### Task
A single number is the whole answer: the count of lines in the records where "book" occurs.

### Given information

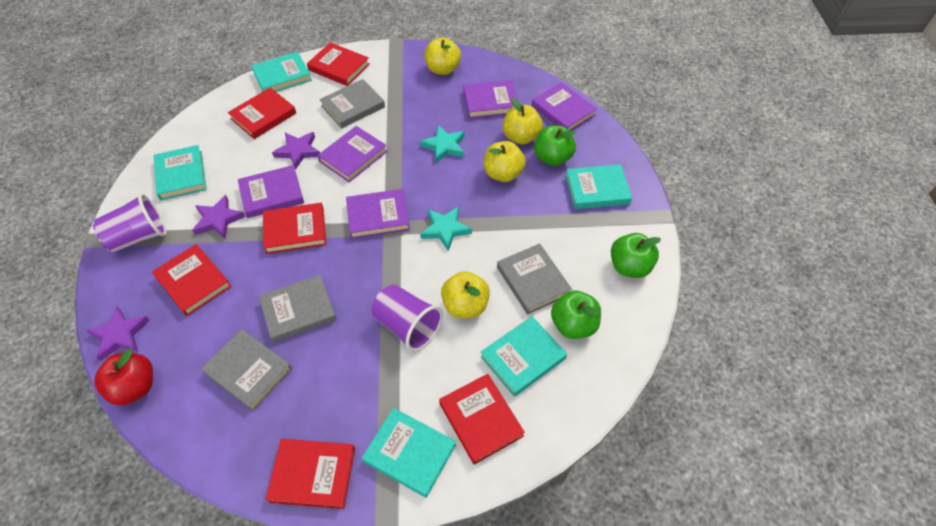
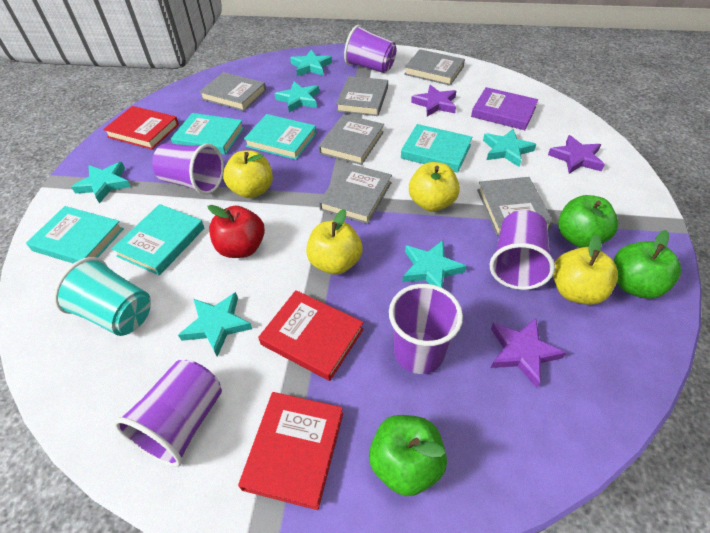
grey book: 4 -> 6
purple book: 5 -> 1
purple cup: 2 -> 5
red book: 6 -> 3
turquoise cup: 0 -> 1
turquoise star: 2 -> 6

### Answer to the problem
3